● RECORD SET
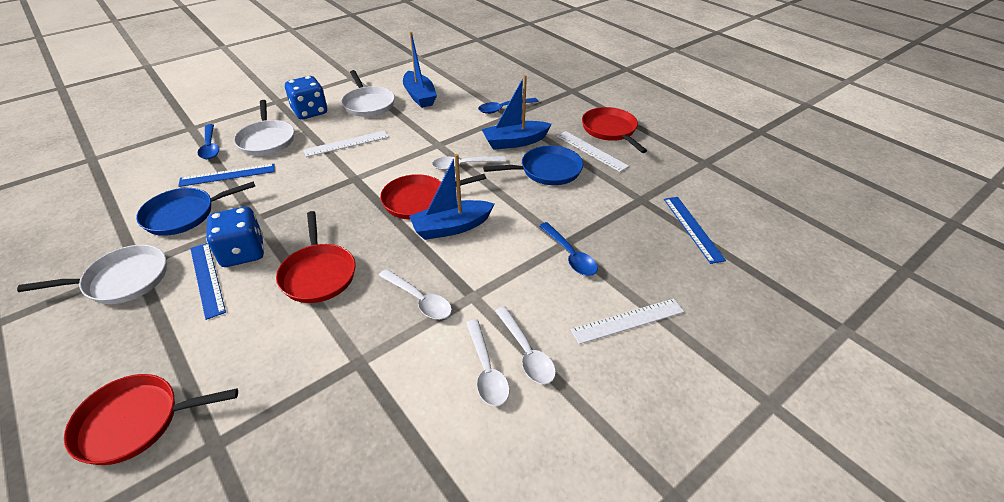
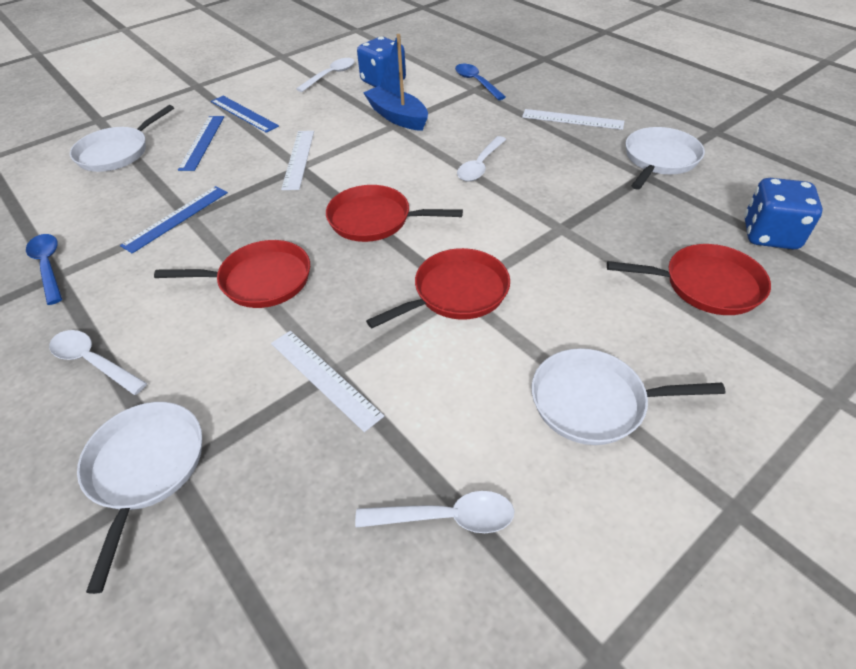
blue boat: 3 -> 1
blue pan: 2 -> 0
blue spoon: 3 -> 2
white pan: 3 -> 4

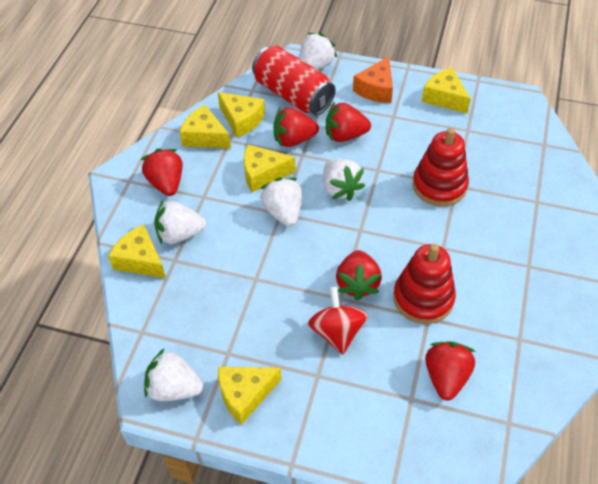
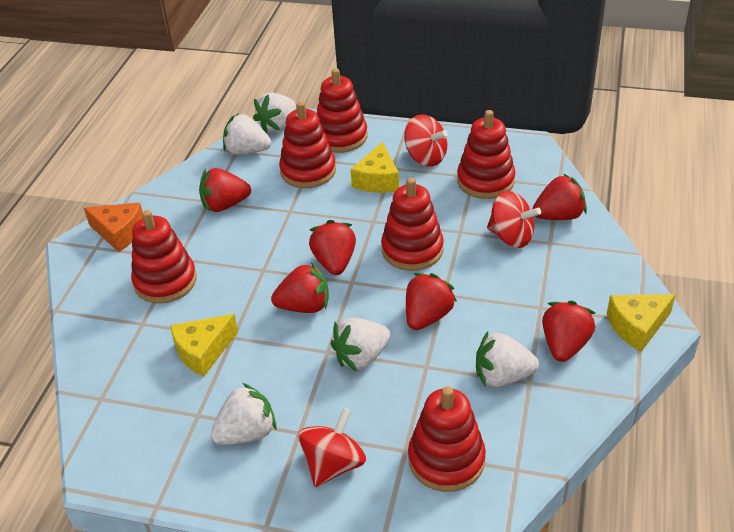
red can: 1 -> 0
red spinning top: 1 -> 3
red stacking toy: 2 -> 6
red strawberry: 5 -> 6
yellow cheese: 6 -> 3

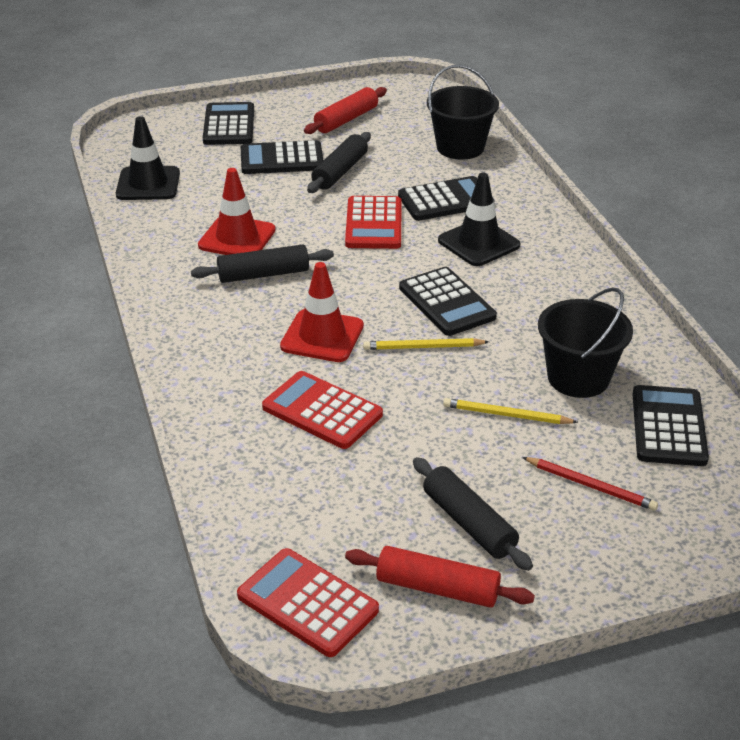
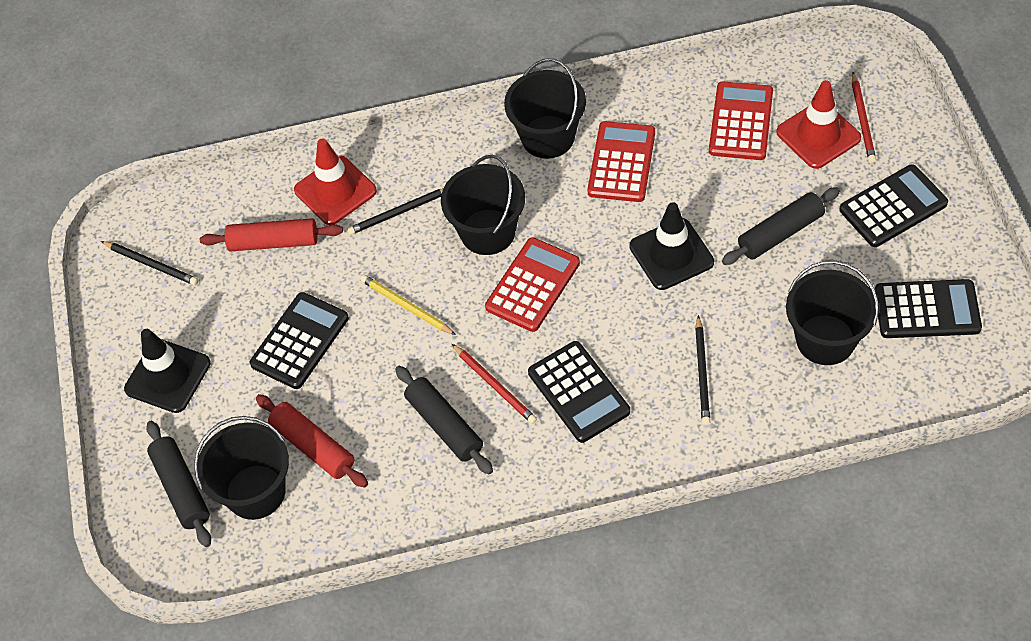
black bucket: 2 -> 4
black calculator: 5 -> 4
black pencil: 0 -> 3
red pencil: 1 -> 2
yellow pencil: 2 -> 1

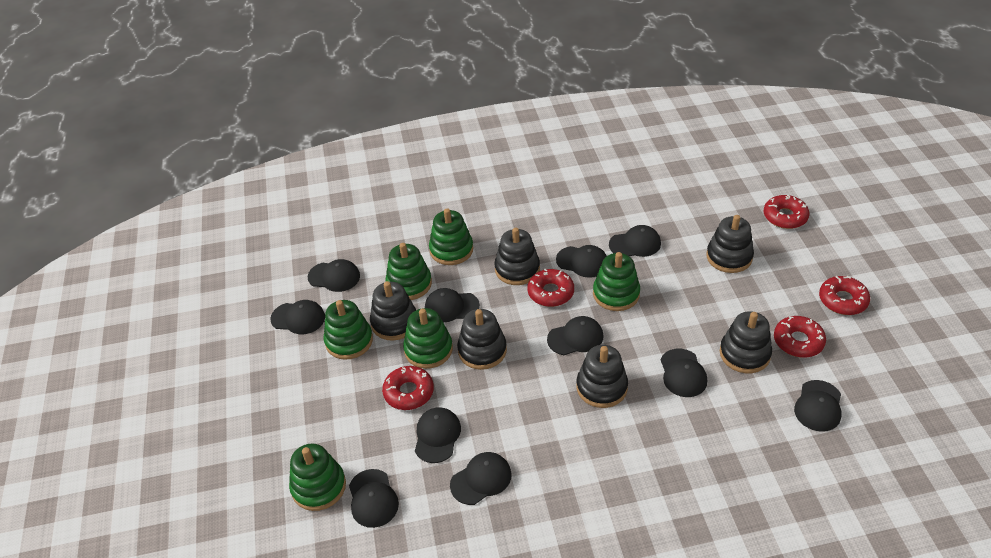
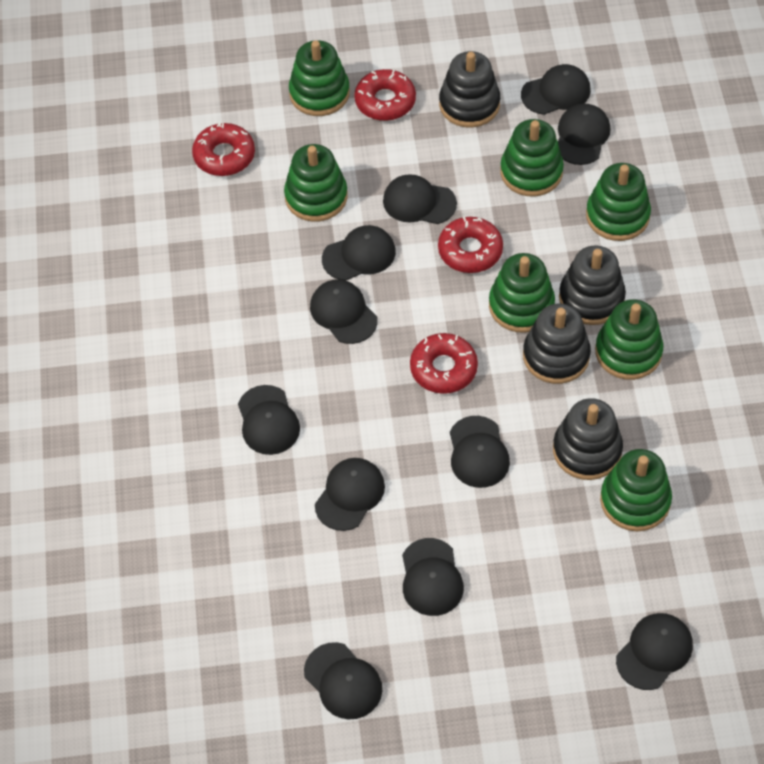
black stacking toy: 6 -> 4
green stacking toy: 6 -> 7
red donut: 5 -> 4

● TASK DETAILS
Would you transcribe all of the data exactly, omitting any pictures?

● EXERCISE SOLUTION
blue boat: 3 -> 1
blue pan: 2 -> 0
blue spoon: 3 -> 2
white pan: 3 -> 4

red can: 1 -> 0
red spinning top: 1 -> 3
red stacking toy: 2 -> 6
red strawberry: 5 -> 6
yellow cheese: 6 -> 3

black bucket: 2 -> 4
black calculator: 5 -> 4
black pencil: 0 -> 3
red pencil: 1 -> 2
yellow pencil: 2 -> 1

black stacking toy: 6 -> 4
green stacking toy: 6 -> 7
red donut: 5 -> 4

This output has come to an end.